Aim of the task
Below are the records; return every line from the one that contains "GPS1: NEO-7M -> L76K" to the last, exactly, skipping the pictures.
>>>
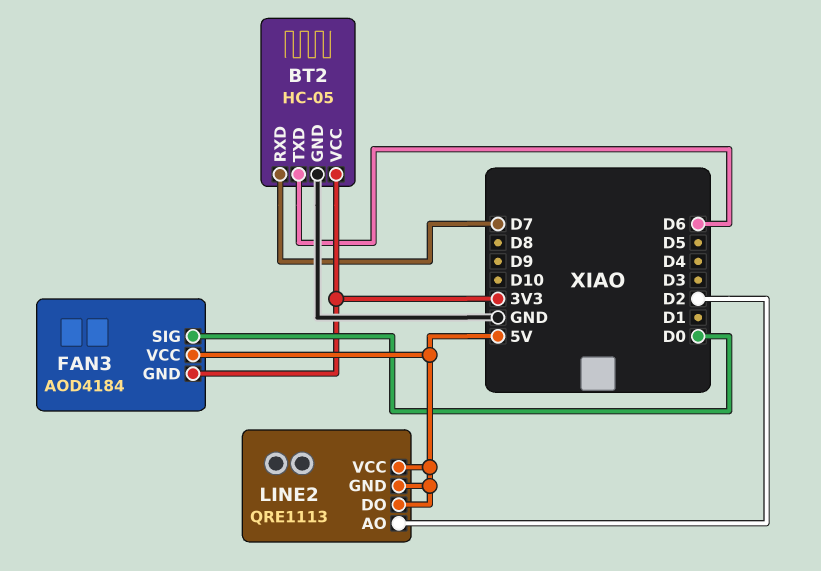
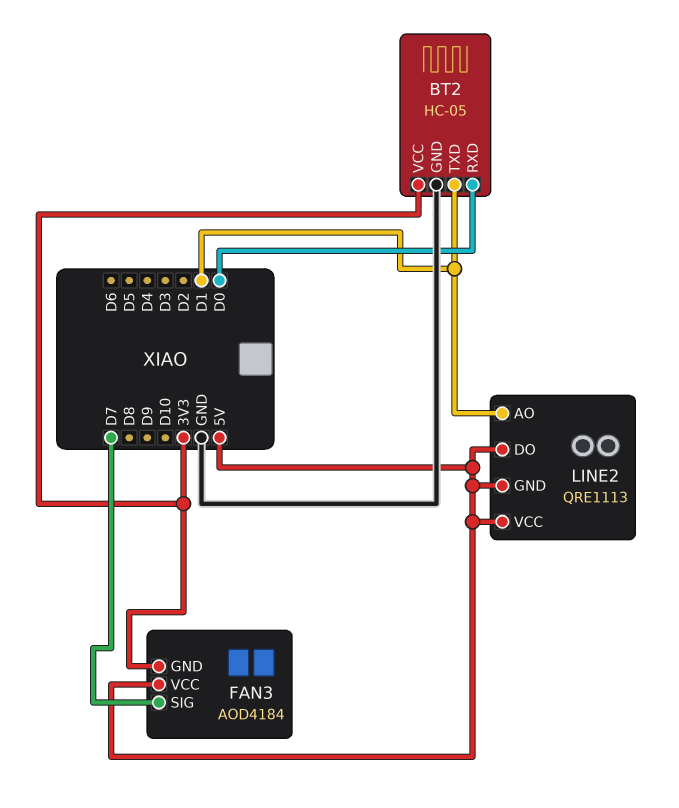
BT2 pin RXD: D7 -> D0
BT2 pin TXD: D6 -> D1
FAN3 pin SIG: D0 -> D7
LINE2 pin AO: D2 -> D1

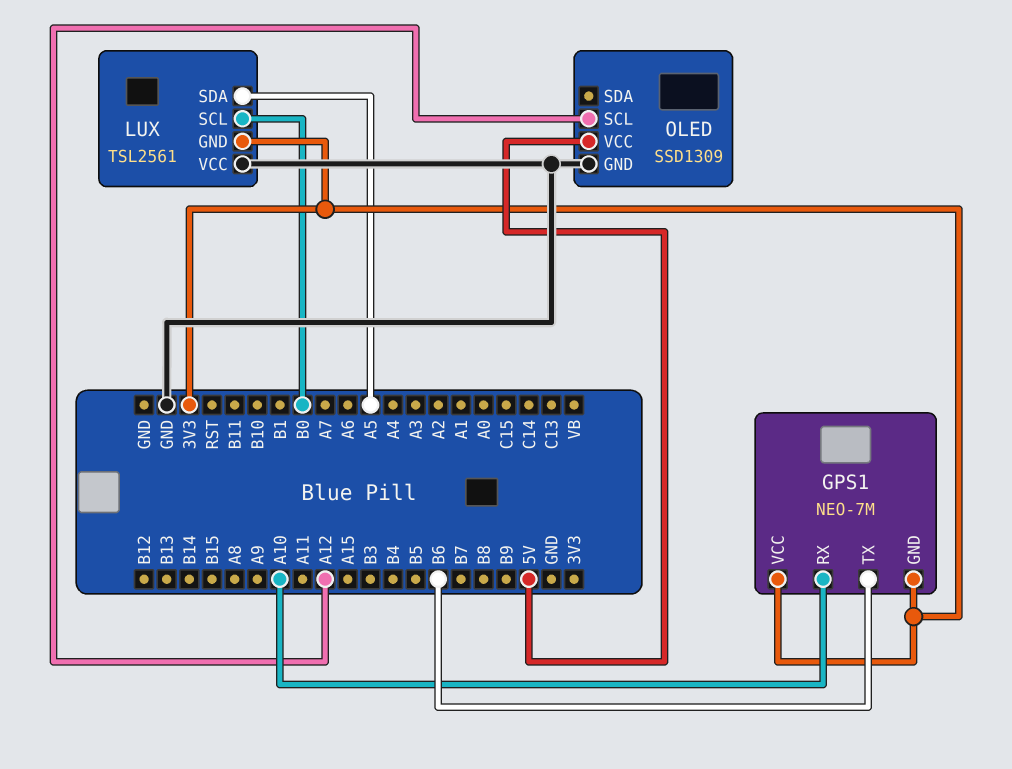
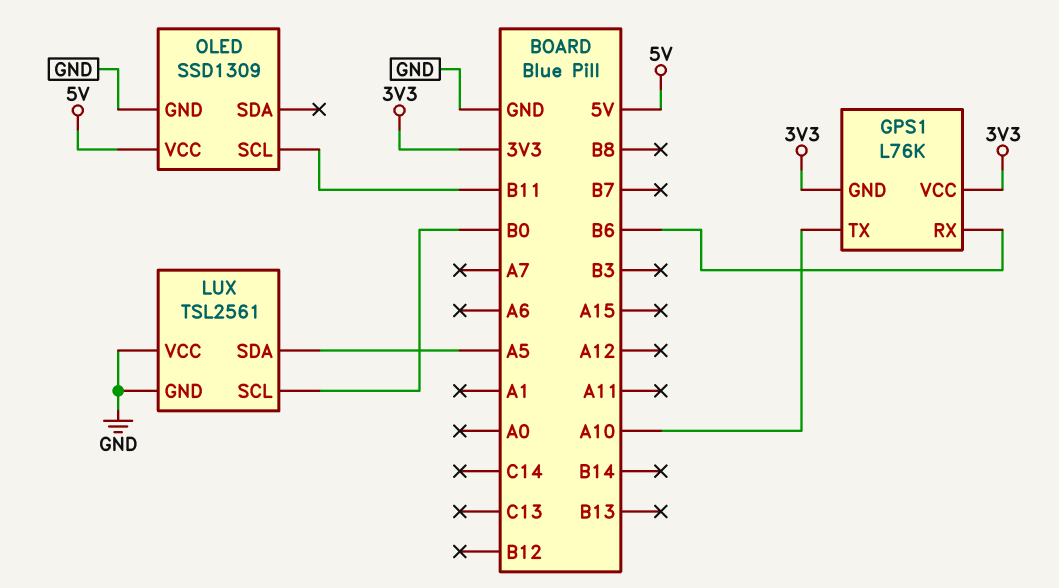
GPS1: NEO-7M -> L76K
GPS1 pin RX: A10 -> B6
GPS1 pin TX: B6 -> A10
LUX pin GND: 3V3 -> GND
OLED pin SCL: A12 -> B11

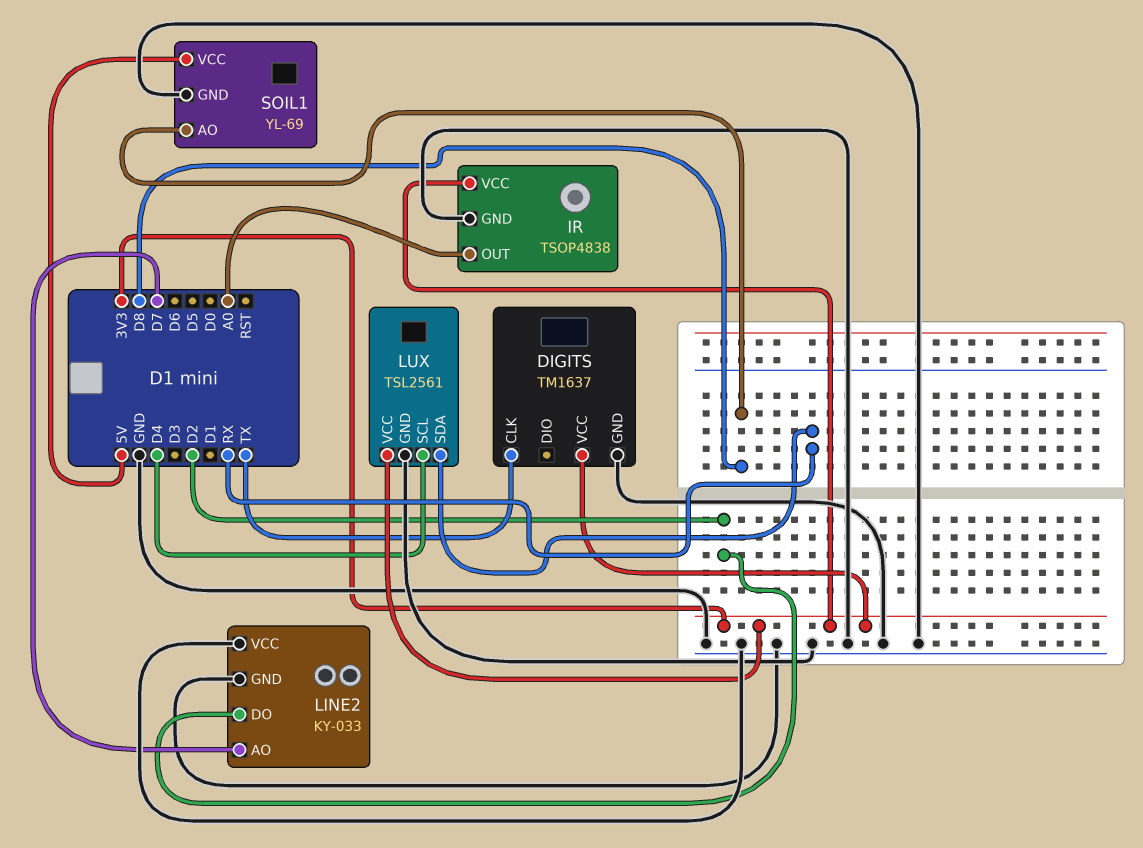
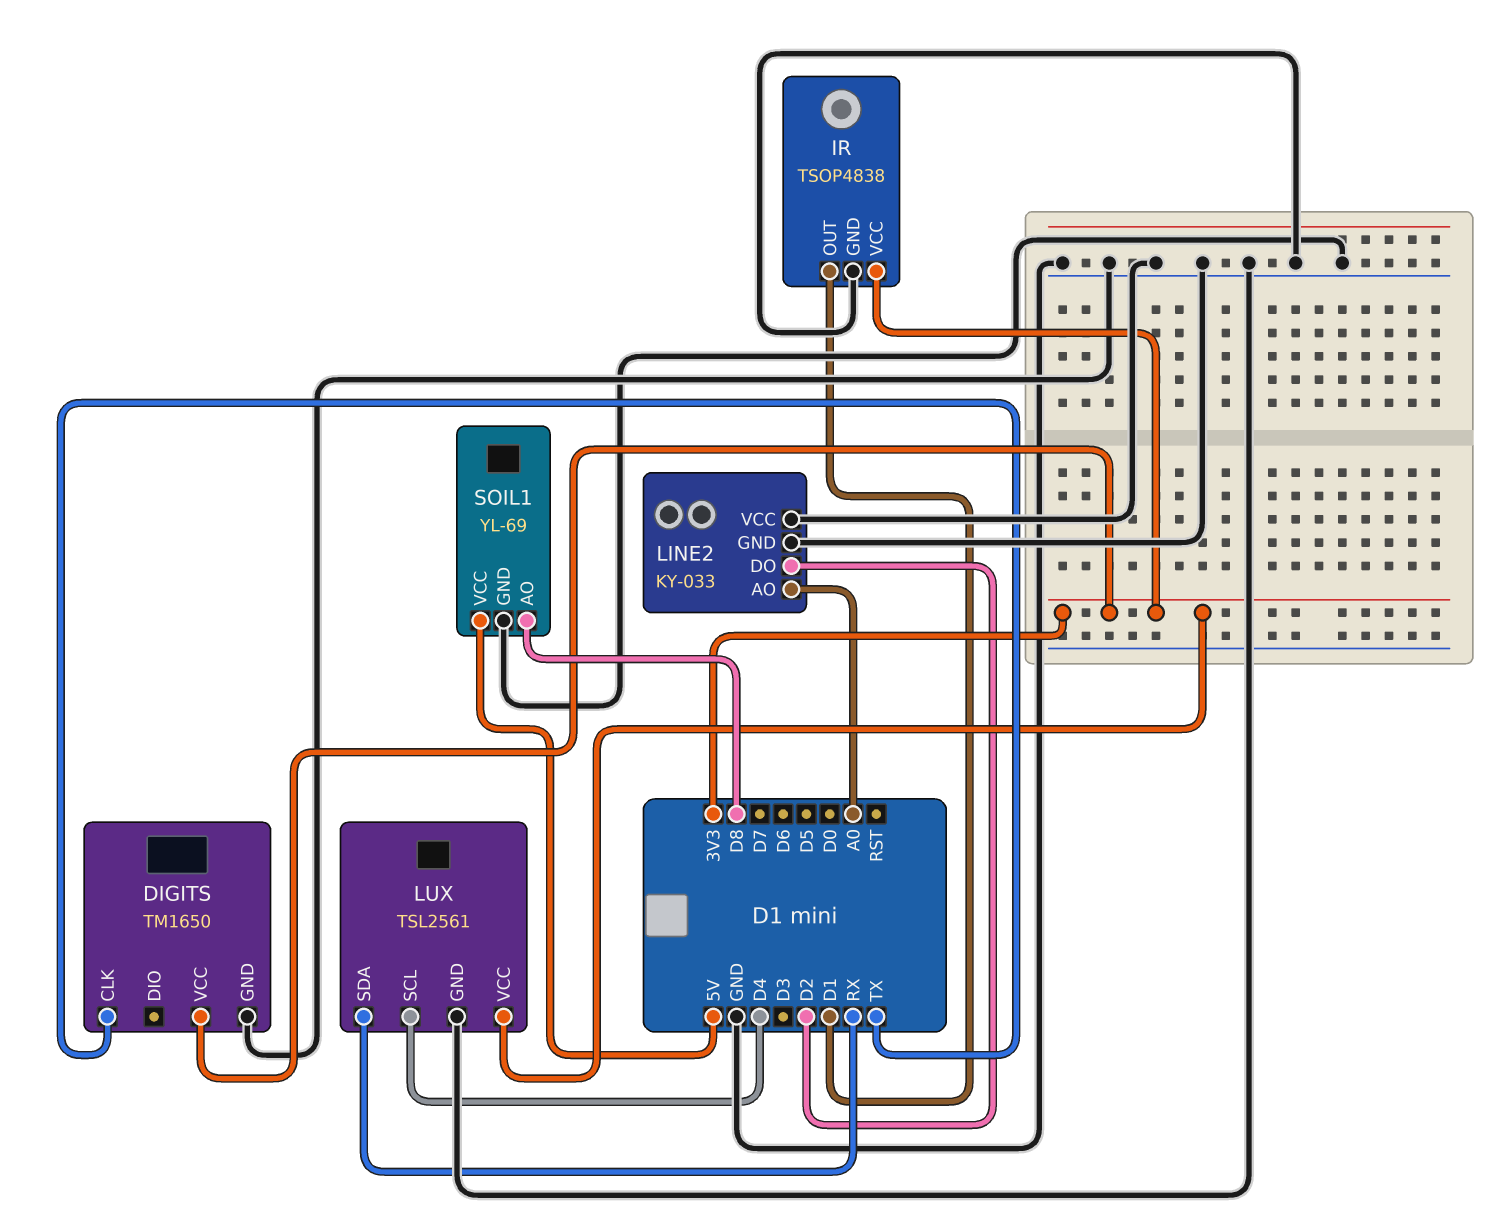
DIGITS: TM1637 -> TM1650
IR pin OUT: A0 -> D1
LINE2 pin AO: D7 -> A0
<<<
Response to this task
GPS1: NEO-7M -> L76K
GPS1 pin RX: A10 -> B6
GPS1 pin TX: B6 -> A10
LUX pin GND: 3V3 -> GND
OLED pin SCL: A12 -> B11

DIGITS: TM1637 -> TM1650
IR pin OUT: A0 -> D1
LINE2 pin AO: D7 -> A0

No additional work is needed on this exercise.